- [Task prompt]: The required output is every record, reproduced exactly.

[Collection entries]
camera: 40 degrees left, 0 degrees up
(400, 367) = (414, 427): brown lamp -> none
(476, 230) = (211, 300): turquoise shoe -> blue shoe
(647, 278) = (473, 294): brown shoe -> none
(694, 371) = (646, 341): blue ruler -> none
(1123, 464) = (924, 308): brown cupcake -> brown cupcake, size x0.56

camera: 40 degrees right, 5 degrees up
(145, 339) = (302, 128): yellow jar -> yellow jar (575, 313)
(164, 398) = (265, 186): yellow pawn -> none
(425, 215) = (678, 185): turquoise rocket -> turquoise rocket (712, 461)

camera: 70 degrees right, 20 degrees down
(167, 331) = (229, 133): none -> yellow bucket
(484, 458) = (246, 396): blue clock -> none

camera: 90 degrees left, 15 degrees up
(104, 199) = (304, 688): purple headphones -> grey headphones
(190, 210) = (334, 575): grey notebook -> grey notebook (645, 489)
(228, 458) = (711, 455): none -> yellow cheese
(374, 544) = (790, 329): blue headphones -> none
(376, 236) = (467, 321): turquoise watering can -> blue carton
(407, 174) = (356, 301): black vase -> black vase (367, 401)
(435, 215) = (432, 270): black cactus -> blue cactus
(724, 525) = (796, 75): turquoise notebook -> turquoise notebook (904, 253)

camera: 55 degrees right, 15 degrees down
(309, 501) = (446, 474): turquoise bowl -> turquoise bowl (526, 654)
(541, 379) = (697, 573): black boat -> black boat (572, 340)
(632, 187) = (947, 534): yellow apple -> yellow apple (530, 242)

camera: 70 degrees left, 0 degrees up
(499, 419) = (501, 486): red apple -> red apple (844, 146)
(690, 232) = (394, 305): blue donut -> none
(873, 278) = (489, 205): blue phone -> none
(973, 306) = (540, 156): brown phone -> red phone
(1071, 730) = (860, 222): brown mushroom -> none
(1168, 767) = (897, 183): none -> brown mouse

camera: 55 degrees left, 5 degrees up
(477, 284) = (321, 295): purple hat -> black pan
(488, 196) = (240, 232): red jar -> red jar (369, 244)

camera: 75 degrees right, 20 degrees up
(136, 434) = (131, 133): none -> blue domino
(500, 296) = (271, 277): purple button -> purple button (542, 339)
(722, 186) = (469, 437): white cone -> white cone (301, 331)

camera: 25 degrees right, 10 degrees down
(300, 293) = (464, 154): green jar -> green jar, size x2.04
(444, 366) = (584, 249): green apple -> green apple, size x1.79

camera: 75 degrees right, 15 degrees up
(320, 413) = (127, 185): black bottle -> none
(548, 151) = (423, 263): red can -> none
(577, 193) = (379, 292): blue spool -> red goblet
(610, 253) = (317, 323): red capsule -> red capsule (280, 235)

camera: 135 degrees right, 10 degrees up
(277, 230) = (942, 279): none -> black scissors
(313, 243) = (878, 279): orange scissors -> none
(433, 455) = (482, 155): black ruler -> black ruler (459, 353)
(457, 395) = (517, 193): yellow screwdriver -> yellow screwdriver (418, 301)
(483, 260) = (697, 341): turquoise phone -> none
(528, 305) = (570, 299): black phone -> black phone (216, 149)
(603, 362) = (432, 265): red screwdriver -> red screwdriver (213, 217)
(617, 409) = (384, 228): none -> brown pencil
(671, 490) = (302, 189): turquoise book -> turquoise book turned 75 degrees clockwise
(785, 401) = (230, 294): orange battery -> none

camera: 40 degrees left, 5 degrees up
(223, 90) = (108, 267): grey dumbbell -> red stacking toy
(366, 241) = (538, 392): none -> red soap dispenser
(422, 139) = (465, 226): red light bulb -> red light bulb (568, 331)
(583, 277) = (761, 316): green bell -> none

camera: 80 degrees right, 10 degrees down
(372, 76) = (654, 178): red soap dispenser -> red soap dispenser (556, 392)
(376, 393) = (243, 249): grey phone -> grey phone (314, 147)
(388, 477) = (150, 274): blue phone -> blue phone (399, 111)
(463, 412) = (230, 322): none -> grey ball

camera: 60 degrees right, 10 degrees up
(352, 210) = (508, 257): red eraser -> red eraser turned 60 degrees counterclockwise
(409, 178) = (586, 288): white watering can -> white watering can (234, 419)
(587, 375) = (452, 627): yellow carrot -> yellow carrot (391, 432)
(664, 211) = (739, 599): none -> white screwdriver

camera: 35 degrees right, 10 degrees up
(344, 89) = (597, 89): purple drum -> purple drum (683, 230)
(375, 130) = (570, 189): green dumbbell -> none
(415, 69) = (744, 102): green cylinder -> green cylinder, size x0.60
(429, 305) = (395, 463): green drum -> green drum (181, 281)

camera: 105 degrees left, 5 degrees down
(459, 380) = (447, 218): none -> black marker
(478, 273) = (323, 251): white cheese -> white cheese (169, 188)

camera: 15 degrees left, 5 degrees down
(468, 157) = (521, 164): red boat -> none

- [Task result]:
camera: 40 degrees left, 0 degrees up
(400, 367) = (414, 427): brown lamp -> none
(476, 230) = (211, 300): turquoise shoe -> blue shoe
(647, 278) = (473, 294): brown shoe -> none
(694, 371) = (646, 341): blue ruler -> none
(1123, 464) = (924, 308): brown cupcake -> brown cupcake, size x0.56

camera: 40 degrees right, 5 degrees up
(145, 339) = (302, 128): yellow jar -> yellow jar (575, 313)
(164, 398) = (265, 186): yellow pawn -> none
(425, 215) = (678, 185): turquoise rocket -> turquoise rocket (712, 461)

camera: 70 degrees right, 20 degrees down
(167, 331) = (229, 133): none -> yellow bucket
(484, 458) = (246, 396): blue clock -> none

camera: 90 degrees left, 15 degrees up
(104, 199) = (304, 688): purple headphones -> grey headphones
(190, 210) = (334, 575): grey notebook -> grey notebook (645, 489)
(228, 458) = (711, 455): none -> yellow cheese
(374, 544) = (790, 329): blue headphones -> none
(376, 236) = (467, 321): turquoise watering can -> blue carton
(407, 174) = (356, 301): black vase -> black vase (367, 401)
(435, 215) = (432, 270): black cactus -> blue cactus
(724, 525) = (796, 75): turquoise notebook -> turquoise notebook (904, 253)

camera: 55 degrees right, 15 degrees down
(309, 501) = (446, 474): turquoise bowl -> turquoise bowl (526, 654)
(541, 379) = (697, 573): black boat -> black boat (572, 340)
(632, 187) = (947, 534): yellow apple -> yellow apple (530, 242)

camera: 70 degrees left, 0 degrees up
(499, 419) = (501, 486): red apple -> red apple (844, 146)
(690, 232) = (394, 305): blue donut -> none
(873, 278) = (489, 205): blue phone -> none
(973, 306) = (540, 156): brown phone -> red phone
(1071, 730) = (860, 222): brown mushroom -> none
(1168, 767) = (897, 183): none -> brown mouse

camera: 55 degrees left, 5 degrees up
(477, 284) = (321, 295): purple hat -> black pan
(488, 196) = (240, 232): red jar -> red jar (369, 244)

camera: 75 degrees right, 20 degrees up
(136, 434) = (131, 133): none -> blue domino
(500, 296) = (271, 277): purple button -> purple button (542, 339)
(722, 186) = (469, 437): white cone -> white cone (301, 331)

camera: 25 degrees right, 10 degrees down
(300, 293) = (464, 154): green jar -> green jar, size x2.04
(444, 366) = (584, 249): green apple -> green apple, size x1.79

camera: 75 degrees right, 15 degrees up
(320, 413) = (127, 185): black bottle -> none
(548, 151) = (423, 263): red can -> none
(577, 193) = (379, 292): blue spool -> red goblet
(610, 253) = (317, 323): red capsule -> red capsule (280, 235)

camera: 135 degrees right, 10 degrees up
(277, 230) = (942, 279): none -> black scissors
(313, 243) = (878, 279): orange scissors -> none
(433, 455) = (482, 155): black ruler -> black ruler (459, 353)
(457, 395) = (517, 193): yellow screwdriver -> yellow screwdriver (418, 301)
(483, 260) = (697, 341): turquoise phone -> none
(528, 305) = (570, 299): black phone -> black phone (216, 149)
(603, 362) = (432, 265): red screwdriver -> red screwdriver (213, 217)
(617, 409) = (384, 228): none -> brown pencil
(671, 490) = (302, 189): turquoise book -> turquoise book turned 75 degrees clockwise
(785, 401) = (230, 294): orange battery -> none

camera: 40 degrees left, 5 degrees up
(223, 90) = (108, 267): grey dumbbell -> red stacking toy
(366, 241) = (538, 392): none -> red soap dispenser
(422, 139) = (465, 226): red light bulb -> red light bulb (568, 331)
(583, 277) = (761, 316): green bell -> none

camera: 80 degrees right, 10 degrees down
(372, 76) = (654, 178): red soap dispenser -> red soap dispenser (556, 392)
(376, 393) = (243, 249): grey phone -> grey phone (314, 147)
(388, 477) = (150, 274): blue phone -> blue phone (399, 111)
(463, 412) = (230, 322): none -> grey ball

camera: 60 degrees right, 10 degrees up
(352, 210) = (508, 257): red eraser -> red eraser turned 60 degrees counterclockwise
(409, 178) = (586, 288): white watering can -> white watering can (234, 419)
(587, 375) = (452, 627): yellow carrot -> yellow carrot (391, 432)
(664, 211) = (739, 599): none -> white screwdriver

camera: 35 degrees right, 10 degrees up
(344, 89) = (597, 89): purple drum -> purple drum (683, 230)
(375, 130) = (570, 189): green dumbbell -> none
(415, 69) = (744, 102): green cylinder -> green cylinder, size x0.60
(429, 305) = (395, 463): green drum -> green drum (181, 281)

camera: 105 degrees left, 5 degrees down
(459, 380) = (447, 218): none -> black marker
(478, 273) = (323, 251): white cheese -> white cheese (169, 188)

camera: 15 degrees left, 5 degrees down
(468, 157) = (521, 164): red boat -> none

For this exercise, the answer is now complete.